▶ _YOUR ASSIGNMENT_: From the records below, print exactly the lines starting at the one containing "LED1 pin SIG: D2 -> TX" and ending at the one containing "SERVO: MG90S -> MG996R", ends included, and nothing else.

▶ _PROVIDED ENTRIES_:
__________

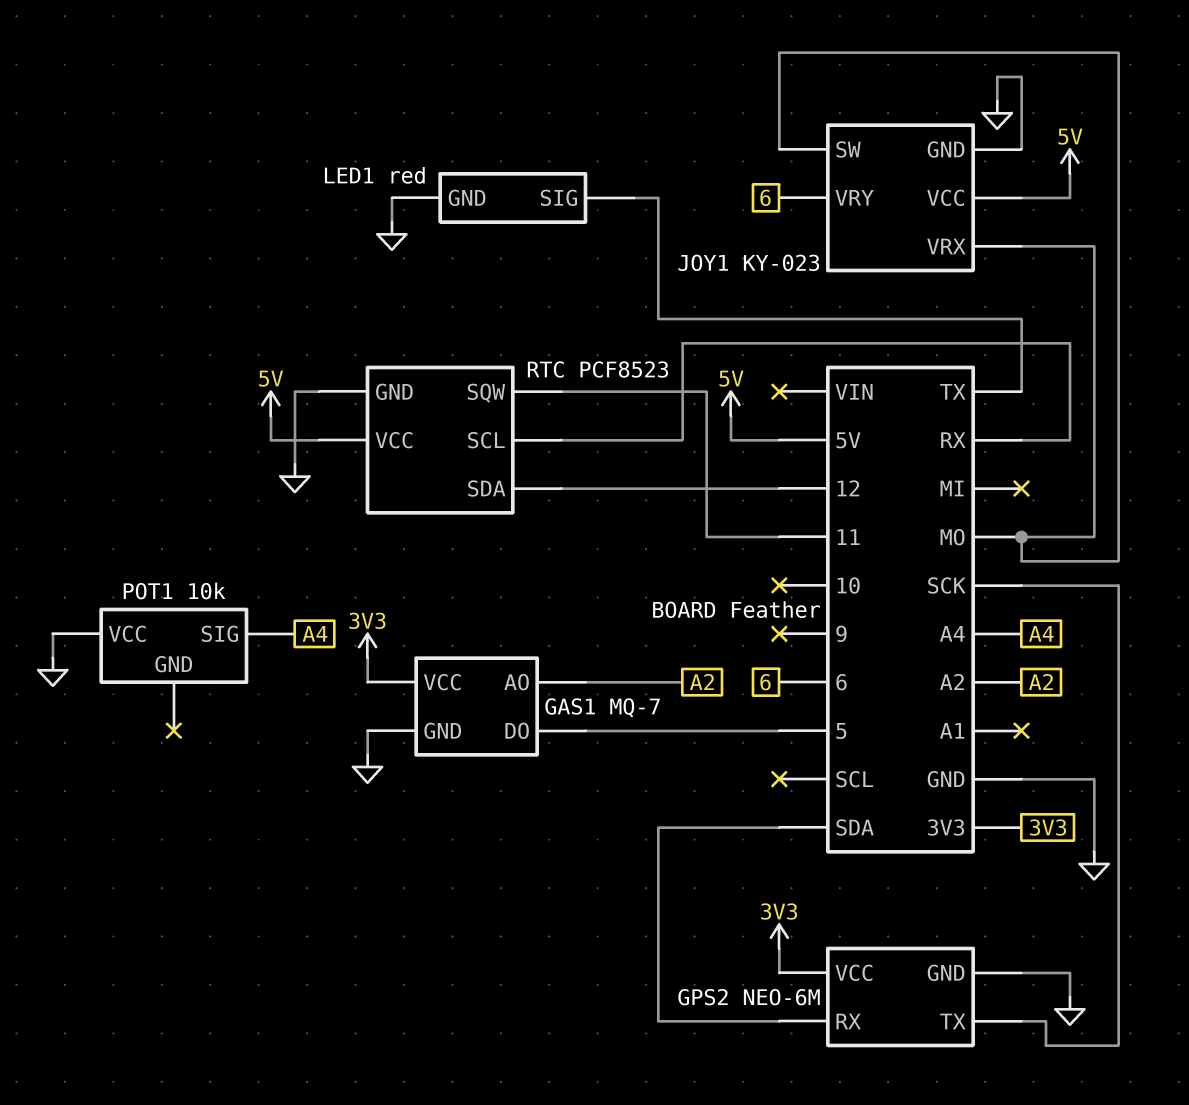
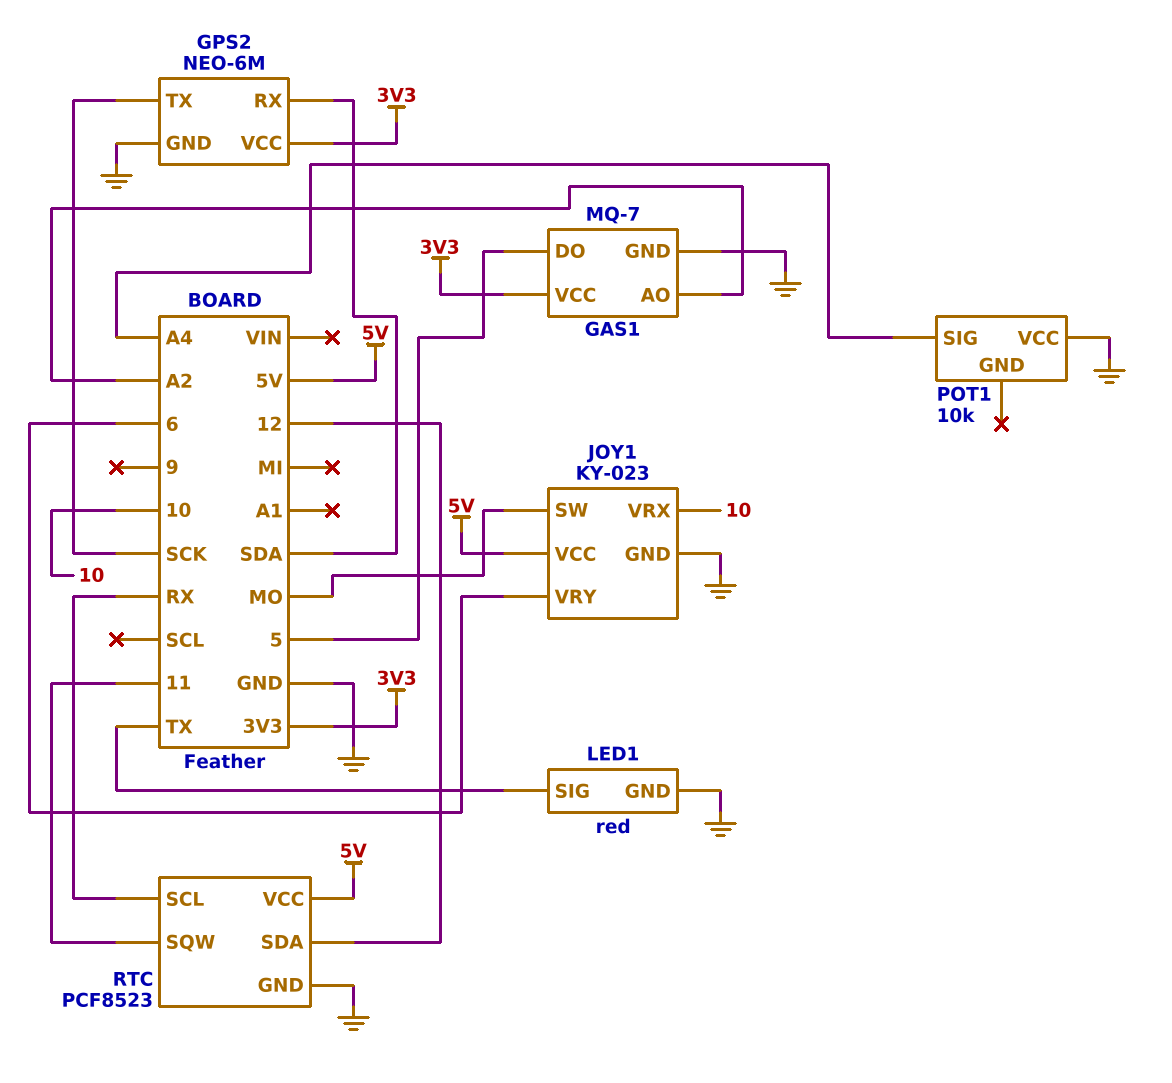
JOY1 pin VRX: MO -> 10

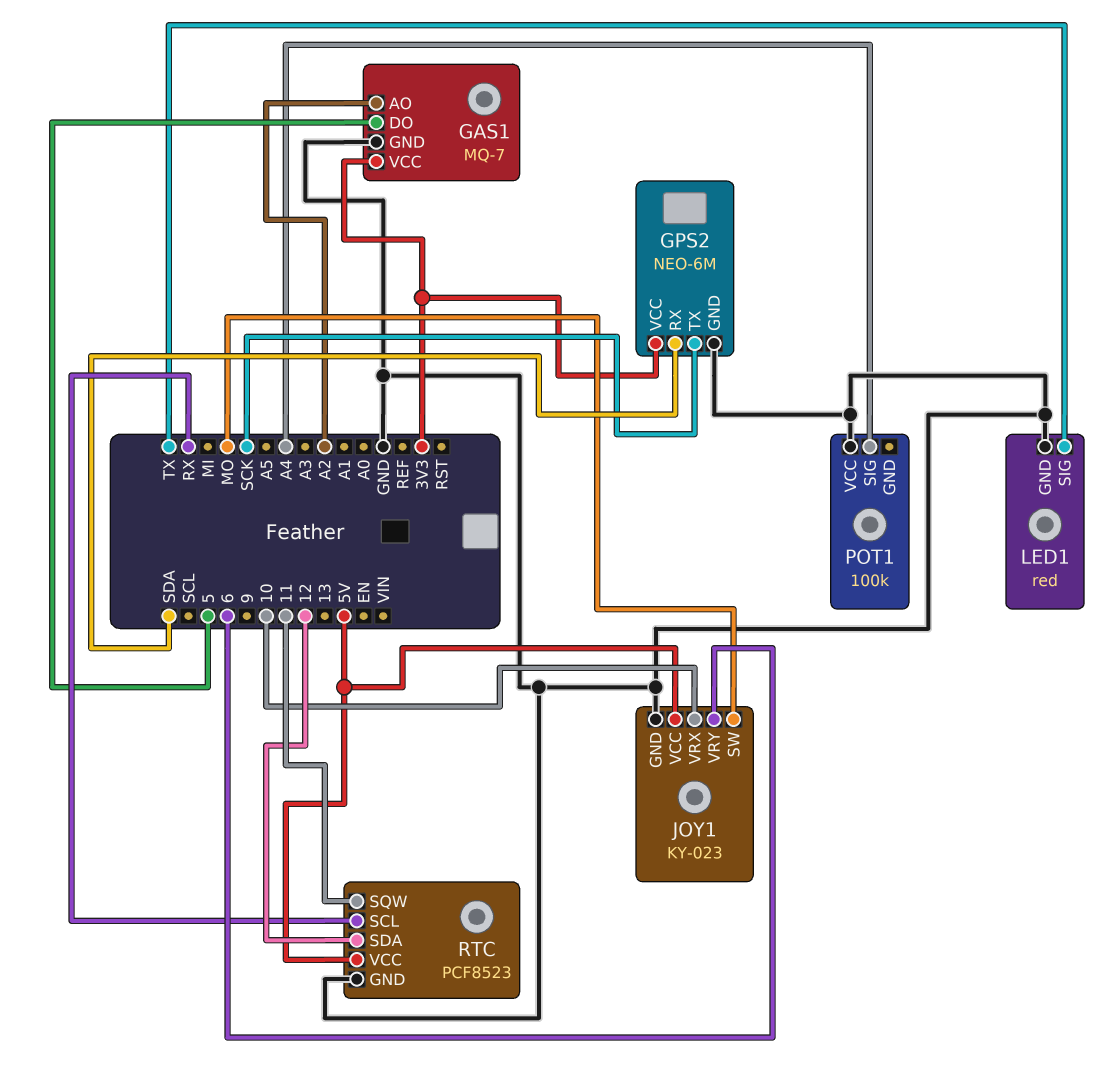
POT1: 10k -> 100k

__________

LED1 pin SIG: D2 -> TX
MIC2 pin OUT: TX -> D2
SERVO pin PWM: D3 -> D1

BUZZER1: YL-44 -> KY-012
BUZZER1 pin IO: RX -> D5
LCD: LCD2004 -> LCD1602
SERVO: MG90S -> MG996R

__________

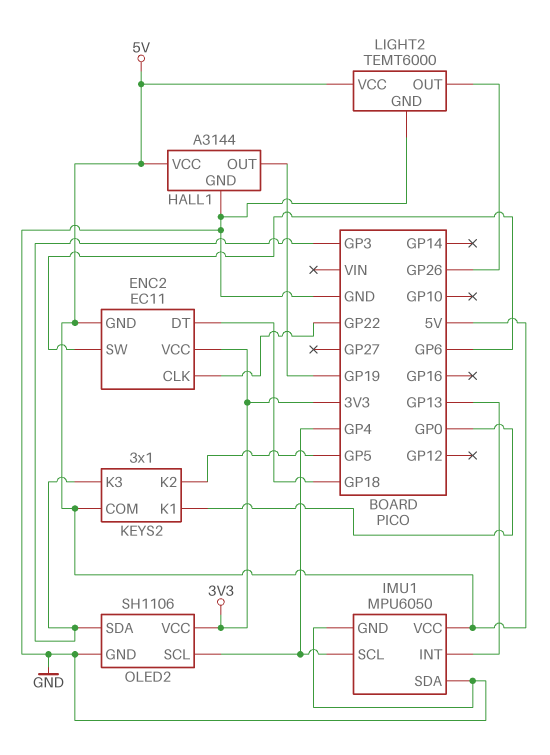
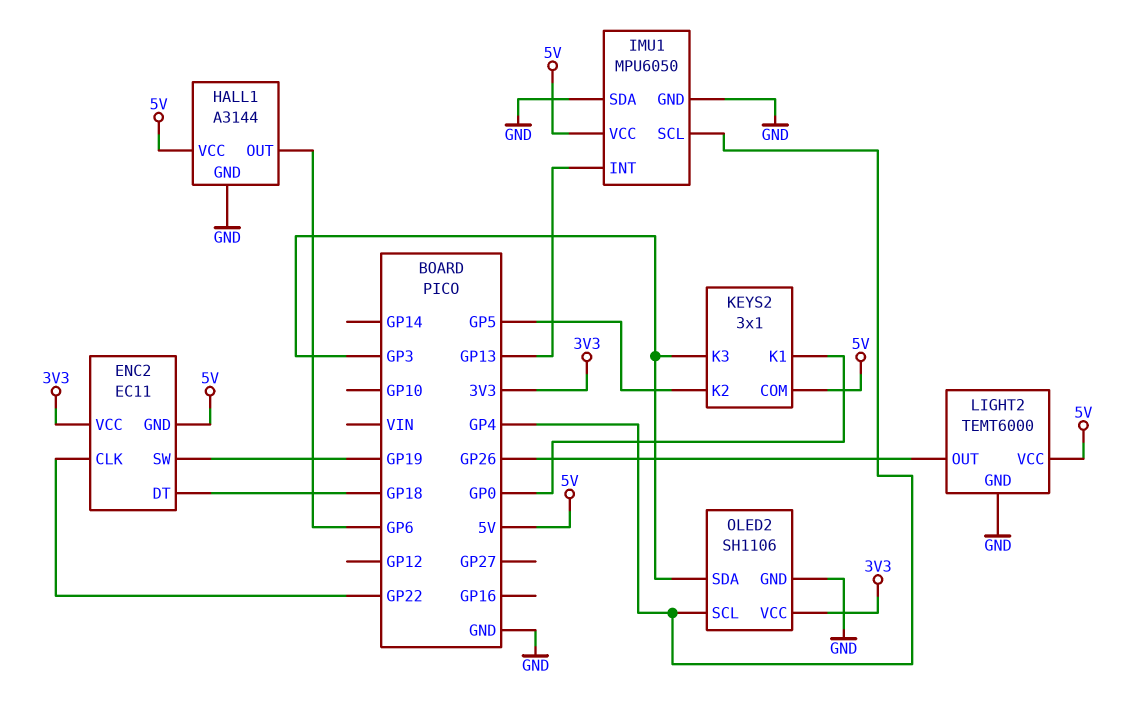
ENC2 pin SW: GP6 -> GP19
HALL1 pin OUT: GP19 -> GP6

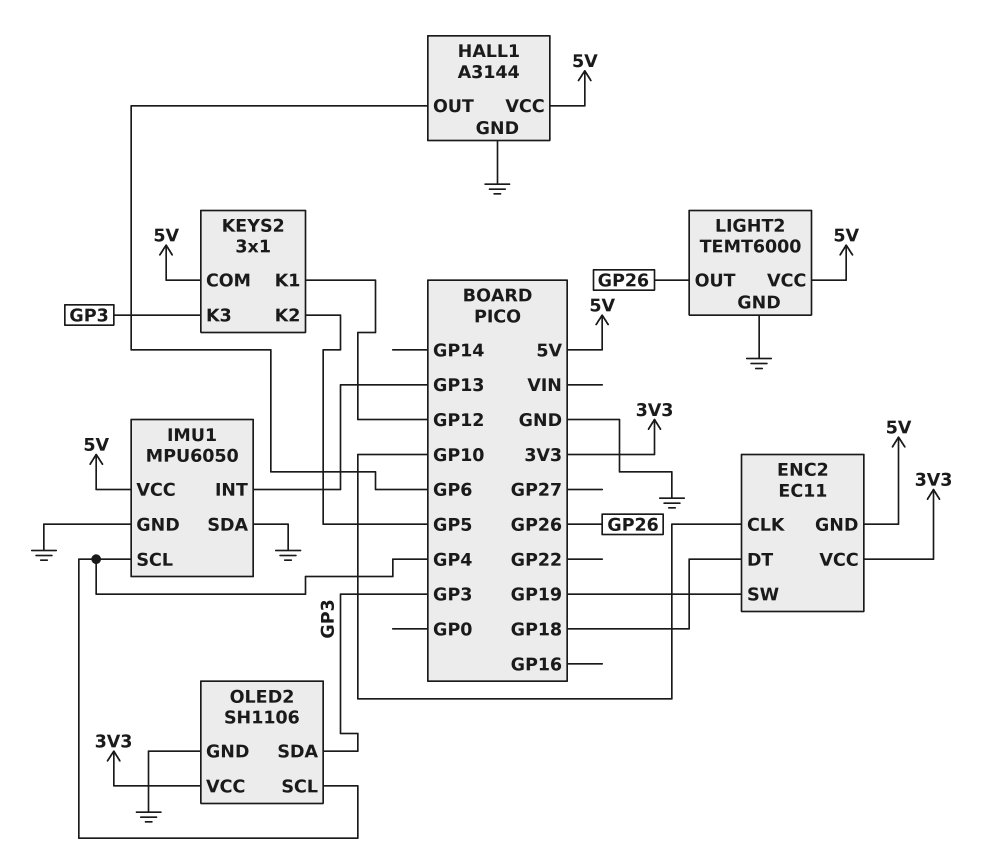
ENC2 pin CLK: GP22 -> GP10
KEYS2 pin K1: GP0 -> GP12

__________

▶ _ANSWER BOX_:
LED1 pin SIG: D2 -> TX
MIC2 pin OUT: TX -> D2
SERVO pin PWM: D3 -> D1

BUZZER1: YL-44 -> KY-012
BUZZER1 pin IO: RX -> D5
LCD: LCD2004 -> LCD1602
SERVO: MG90S -> MG996R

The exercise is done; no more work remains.